**RECORD EXTRACTS**.
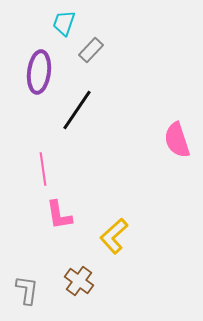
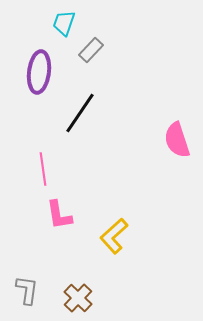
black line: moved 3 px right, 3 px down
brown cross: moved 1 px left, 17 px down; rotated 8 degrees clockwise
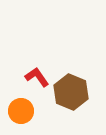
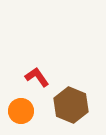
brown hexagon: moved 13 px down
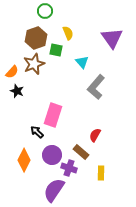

* * *

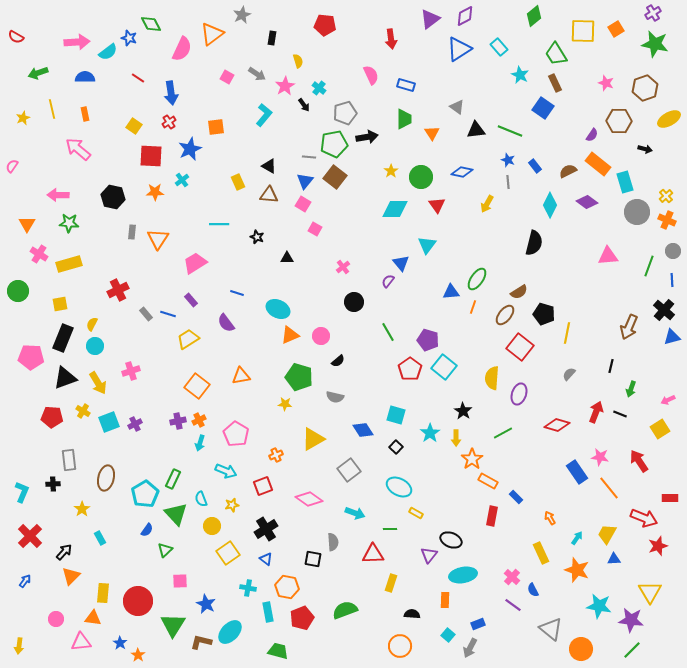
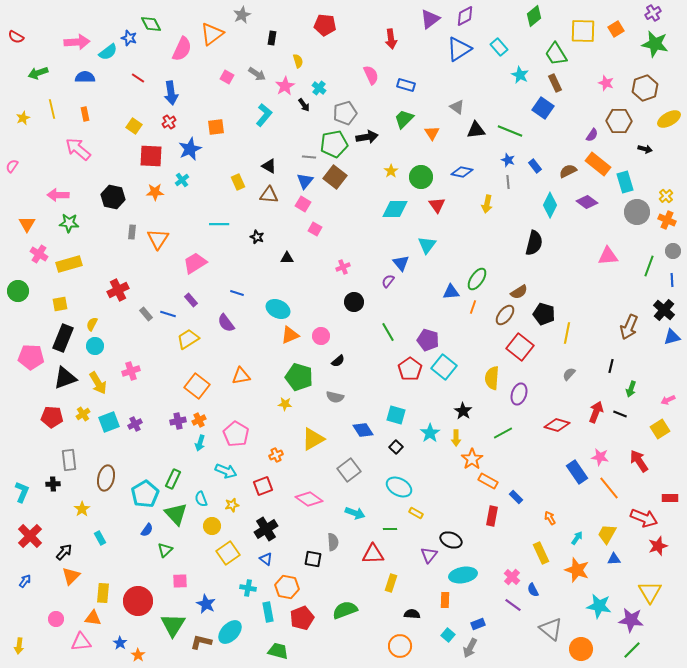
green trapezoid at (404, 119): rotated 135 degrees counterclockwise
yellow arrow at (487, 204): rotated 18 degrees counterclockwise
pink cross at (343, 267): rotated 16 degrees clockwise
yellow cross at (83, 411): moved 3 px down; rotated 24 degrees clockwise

**PROBLEM REQUIREMENTS**.
Here the job is to copy the listing above word for word, starting at the line with "brown cross: moved" and ending at the line with "brown hexagon: moved 13 px down", and to leave out the pictures.

**ANSWER BOX**.
brown cross: moved 1 px left, 17 px down; rotated 8 degrees clockwise
brown hexagon: moved 13 px down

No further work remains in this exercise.